ENTRIES SUPPLIED:

════════

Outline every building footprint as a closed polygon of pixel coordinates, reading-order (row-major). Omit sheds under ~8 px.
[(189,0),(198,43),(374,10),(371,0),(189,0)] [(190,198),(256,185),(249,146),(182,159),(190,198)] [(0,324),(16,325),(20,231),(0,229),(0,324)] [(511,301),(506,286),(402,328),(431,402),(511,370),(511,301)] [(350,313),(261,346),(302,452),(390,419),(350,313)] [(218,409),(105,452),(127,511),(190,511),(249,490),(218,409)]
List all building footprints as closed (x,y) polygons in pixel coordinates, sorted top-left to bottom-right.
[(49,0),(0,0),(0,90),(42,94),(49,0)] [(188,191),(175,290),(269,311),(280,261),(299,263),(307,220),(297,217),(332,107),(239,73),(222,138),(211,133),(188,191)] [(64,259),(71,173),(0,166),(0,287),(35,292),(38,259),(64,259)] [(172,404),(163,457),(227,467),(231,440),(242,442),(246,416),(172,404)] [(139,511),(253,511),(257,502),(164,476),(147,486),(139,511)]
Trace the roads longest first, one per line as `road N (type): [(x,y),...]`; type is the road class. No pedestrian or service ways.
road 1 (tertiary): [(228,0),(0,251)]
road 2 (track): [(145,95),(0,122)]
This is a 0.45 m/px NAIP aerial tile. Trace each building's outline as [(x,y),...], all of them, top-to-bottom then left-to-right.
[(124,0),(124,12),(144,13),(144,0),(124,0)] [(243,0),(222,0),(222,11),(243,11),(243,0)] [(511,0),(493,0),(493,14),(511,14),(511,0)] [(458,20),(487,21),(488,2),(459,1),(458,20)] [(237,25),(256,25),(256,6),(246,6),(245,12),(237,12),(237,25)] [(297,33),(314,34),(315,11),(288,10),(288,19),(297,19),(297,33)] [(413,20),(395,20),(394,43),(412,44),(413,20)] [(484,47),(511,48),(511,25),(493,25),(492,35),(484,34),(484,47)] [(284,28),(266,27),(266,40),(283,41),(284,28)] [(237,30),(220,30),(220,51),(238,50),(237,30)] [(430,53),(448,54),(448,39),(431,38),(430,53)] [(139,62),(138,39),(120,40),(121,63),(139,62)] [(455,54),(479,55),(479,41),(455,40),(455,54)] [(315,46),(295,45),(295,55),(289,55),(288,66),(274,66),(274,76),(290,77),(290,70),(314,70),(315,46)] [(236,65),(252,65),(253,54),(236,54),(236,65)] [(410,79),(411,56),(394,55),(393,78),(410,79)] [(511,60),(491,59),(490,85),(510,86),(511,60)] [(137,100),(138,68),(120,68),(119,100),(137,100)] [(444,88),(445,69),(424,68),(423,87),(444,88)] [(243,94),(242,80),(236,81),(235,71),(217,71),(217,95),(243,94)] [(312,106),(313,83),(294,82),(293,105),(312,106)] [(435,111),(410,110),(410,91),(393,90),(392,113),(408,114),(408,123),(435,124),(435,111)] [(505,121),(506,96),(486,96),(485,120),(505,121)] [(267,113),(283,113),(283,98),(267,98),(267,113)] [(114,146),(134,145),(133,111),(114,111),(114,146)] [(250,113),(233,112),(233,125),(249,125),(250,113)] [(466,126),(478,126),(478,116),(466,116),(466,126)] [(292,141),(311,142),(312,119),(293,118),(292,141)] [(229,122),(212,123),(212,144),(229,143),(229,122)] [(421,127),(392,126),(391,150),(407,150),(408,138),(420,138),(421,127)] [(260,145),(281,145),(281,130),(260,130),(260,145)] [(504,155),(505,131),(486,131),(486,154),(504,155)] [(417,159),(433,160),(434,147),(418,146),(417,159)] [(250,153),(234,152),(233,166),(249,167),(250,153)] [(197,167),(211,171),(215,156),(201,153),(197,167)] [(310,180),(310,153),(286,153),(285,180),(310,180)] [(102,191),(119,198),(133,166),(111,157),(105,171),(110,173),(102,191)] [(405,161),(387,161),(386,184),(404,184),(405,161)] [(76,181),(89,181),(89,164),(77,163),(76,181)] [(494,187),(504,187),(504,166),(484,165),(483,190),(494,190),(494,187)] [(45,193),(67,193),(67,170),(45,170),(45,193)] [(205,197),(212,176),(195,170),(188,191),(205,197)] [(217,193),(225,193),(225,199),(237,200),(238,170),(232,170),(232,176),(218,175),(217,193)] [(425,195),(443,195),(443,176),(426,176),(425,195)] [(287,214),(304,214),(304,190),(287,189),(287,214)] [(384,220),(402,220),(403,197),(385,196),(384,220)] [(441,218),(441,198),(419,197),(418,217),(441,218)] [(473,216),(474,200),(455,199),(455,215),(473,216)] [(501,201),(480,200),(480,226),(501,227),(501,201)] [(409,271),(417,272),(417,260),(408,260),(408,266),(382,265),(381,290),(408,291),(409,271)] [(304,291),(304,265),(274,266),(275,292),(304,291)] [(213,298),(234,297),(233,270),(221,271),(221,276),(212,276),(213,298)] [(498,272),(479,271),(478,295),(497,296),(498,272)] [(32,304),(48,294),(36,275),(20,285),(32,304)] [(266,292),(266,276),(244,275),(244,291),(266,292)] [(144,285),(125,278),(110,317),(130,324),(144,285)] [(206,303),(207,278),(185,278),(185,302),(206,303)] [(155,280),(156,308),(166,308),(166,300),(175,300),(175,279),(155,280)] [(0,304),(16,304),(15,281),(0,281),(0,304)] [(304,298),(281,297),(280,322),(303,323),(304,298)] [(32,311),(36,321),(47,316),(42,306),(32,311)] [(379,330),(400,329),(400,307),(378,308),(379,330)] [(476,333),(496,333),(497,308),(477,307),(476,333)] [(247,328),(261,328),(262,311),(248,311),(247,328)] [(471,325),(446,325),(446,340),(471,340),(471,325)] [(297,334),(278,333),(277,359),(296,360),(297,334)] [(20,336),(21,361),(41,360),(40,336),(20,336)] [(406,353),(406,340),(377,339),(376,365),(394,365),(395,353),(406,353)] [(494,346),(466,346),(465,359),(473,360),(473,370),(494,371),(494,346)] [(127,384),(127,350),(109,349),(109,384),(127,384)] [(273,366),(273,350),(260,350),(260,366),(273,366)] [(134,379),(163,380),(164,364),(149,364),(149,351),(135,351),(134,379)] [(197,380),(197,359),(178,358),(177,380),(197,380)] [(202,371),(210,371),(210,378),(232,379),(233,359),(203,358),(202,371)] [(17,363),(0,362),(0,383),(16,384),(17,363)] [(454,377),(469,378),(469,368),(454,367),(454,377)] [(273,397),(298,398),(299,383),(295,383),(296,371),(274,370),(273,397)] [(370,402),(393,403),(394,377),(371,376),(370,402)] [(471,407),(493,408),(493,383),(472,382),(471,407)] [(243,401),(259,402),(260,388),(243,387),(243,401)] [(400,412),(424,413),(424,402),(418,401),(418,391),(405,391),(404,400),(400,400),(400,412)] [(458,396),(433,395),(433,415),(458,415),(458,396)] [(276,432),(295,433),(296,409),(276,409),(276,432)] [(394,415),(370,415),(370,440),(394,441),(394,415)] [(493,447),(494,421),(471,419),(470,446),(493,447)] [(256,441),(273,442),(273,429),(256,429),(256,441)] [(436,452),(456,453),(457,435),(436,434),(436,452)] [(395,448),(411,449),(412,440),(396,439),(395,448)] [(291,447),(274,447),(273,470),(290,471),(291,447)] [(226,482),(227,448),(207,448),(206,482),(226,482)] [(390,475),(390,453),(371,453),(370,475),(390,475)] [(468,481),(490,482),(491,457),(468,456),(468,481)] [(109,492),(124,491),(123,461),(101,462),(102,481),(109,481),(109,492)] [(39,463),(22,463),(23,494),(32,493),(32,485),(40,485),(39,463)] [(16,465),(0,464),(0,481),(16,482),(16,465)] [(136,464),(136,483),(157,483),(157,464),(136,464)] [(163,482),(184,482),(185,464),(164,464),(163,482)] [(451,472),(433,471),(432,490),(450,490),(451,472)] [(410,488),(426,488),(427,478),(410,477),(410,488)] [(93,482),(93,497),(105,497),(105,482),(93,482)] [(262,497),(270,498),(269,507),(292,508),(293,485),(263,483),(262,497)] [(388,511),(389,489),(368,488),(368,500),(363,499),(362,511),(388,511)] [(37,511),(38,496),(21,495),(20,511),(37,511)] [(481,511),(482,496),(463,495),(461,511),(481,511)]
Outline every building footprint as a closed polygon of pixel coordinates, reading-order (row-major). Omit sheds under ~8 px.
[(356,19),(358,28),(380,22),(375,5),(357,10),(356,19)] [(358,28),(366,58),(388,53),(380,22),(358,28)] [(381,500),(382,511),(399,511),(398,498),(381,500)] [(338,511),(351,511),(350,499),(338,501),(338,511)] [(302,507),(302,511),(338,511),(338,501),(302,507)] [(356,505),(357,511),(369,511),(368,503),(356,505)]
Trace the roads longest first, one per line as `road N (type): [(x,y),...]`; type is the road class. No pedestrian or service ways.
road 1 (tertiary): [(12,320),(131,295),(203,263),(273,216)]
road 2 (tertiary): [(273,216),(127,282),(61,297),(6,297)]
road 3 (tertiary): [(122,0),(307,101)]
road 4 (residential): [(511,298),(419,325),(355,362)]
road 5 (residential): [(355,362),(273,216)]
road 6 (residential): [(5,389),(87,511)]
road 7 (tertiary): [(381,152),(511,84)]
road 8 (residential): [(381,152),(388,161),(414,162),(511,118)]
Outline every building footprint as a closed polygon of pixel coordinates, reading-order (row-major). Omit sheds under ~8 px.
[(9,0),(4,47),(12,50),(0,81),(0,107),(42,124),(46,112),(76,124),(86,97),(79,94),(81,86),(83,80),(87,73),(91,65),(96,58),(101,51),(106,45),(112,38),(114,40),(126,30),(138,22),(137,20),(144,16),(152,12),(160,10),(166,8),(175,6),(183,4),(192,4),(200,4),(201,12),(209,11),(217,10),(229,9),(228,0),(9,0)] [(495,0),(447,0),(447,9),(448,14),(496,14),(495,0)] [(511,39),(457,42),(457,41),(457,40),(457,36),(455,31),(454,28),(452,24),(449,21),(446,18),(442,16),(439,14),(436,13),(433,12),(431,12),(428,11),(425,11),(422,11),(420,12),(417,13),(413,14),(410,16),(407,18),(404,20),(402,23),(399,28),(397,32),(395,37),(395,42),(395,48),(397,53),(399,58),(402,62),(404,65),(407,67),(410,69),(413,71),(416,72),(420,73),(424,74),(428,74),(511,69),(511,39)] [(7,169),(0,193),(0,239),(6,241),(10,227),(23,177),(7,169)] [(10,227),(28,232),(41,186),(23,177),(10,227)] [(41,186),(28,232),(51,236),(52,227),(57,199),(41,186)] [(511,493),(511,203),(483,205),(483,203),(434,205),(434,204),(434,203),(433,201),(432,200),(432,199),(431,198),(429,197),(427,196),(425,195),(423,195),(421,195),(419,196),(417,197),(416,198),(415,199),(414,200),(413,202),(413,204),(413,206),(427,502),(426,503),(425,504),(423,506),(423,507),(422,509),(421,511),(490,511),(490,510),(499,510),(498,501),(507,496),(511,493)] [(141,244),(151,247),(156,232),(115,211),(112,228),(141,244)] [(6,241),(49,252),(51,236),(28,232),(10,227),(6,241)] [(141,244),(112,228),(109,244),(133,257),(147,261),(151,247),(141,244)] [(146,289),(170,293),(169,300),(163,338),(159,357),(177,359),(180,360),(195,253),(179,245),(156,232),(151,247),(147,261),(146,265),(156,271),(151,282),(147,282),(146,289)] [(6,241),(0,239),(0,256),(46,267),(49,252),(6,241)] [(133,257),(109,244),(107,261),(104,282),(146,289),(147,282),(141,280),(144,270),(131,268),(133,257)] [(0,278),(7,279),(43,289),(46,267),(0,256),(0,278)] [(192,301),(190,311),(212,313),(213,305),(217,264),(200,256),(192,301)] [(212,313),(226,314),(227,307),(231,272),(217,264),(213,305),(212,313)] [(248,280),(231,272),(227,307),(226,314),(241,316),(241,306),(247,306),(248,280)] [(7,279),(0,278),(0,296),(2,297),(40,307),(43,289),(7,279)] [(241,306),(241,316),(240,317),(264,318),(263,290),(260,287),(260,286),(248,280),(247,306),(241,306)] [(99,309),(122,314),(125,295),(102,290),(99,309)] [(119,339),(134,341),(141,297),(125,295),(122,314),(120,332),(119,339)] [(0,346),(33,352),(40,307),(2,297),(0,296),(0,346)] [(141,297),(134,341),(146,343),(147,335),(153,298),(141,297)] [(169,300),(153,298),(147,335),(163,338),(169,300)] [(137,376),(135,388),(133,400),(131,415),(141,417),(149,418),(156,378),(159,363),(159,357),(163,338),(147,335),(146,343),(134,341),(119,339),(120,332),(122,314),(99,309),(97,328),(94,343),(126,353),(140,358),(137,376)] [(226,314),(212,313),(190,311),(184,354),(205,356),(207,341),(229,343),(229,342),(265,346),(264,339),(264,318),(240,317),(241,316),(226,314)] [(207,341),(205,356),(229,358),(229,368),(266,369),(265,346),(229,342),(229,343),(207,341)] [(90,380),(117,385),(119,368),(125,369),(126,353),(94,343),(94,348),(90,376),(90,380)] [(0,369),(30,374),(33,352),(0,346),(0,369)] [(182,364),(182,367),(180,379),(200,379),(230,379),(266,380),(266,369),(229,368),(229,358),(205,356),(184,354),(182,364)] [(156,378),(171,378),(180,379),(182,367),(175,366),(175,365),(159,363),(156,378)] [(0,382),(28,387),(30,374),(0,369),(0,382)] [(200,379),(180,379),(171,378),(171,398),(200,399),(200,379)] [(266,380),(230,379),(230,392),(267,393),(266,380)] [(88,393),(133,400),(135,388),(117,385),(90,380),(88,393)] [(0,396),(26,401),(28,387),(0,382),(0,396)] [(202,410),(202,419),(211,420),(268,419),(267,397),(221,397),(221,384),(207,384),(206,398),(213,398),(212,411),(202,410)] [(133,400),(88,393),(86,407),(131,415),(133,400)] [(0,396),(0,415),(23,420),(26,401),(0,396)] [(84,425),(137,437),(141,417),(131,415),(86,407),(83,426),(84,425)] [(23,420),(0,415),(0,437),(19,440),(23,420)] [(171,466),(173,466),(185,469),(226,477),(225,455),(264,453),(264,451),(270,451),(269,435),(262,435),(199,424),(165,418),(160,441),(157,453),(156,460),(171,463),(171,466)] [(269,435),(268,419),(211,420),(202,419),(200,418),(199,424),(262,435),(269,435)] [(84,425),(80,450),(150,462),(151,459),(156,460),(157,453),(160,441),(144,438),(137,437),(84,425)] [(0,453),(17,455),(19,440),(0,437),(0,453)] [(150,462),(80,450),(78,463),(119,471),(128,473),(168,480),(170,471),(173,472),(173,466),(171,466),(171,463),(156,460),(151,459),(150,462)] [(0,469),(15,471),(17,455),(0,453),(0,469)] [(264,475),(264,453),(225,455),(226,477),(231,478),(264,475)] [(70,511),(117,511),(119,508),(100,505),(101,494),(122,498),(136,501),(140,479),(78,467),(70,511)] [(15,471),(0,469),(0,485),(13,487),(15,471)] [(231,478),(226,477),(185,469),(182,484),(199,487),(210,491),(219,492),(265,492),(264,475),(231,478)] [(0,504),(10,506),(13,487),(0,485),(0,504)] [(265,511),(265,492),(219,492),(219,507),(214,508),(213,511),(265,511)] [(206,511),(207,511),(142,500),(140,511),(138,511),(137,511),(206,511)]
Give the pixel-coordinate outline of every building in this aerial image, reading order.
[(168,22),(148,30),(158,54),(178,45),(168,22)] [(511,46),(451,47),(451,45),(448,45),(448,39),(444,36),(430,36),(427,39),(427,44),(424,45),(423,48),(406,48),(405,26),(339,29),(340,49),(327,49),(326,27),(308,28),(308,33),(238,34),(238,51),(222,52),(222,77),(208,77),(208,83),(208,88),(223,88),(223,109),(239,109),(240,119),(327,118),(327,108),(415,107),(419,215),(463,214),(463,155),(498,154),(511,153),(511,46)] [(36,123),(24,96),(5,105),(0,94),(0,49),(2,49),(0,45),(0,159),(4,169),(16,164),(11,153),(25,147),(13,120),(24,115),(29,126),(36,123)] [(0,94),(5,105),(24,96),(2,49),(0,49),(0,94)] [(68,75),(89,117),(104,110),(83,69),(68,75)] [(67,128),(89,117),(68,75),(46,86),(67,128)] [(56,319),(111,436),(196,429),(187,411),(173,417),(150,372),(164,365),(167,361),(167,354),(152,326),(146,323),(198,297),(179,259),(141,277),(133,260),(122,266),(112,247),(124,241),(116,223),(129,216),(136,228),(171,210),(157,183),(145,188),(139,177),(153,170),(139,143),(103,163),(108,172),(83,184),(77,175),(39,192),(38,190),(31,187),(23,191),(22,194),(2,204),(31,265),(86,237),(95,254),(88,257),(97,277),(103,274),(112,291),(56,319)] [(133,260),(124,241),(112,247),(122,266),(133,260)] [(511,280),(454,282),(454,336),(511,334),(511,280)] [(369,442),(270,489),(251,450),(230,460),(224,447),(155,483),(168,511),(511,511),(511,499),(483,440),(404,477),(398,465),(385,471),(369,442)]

════════

TASK OBJECTIVE: Return the listing word for word, from its first line down to and including the line that contains "List all building".

WRITTEN RESPONSE:
Outline every building footprint as a closed polygon of pixel coordinates, reading-order (row-major). Omit sheds under ~8 px.
[(189,0),(198,43),(374,10),(371,0),(189,0)] [(190,198),(256,185),(249,146),(182,159),(190,198)] [(0,324),(16,325),(20,231),(0,229),(0,324)] [(511,301),(506,286),(402,328),(431,402),(511,370),(511,301)] [(350,313),(261,346),(302,452),(390,419),(350,313)] [(218,409),(105,452),(127,511),(190,511),(249,490),(218,409)]
List all building footprints as closed (x,y) polygons in pixel coordinates, sorted top-left to bottom-right.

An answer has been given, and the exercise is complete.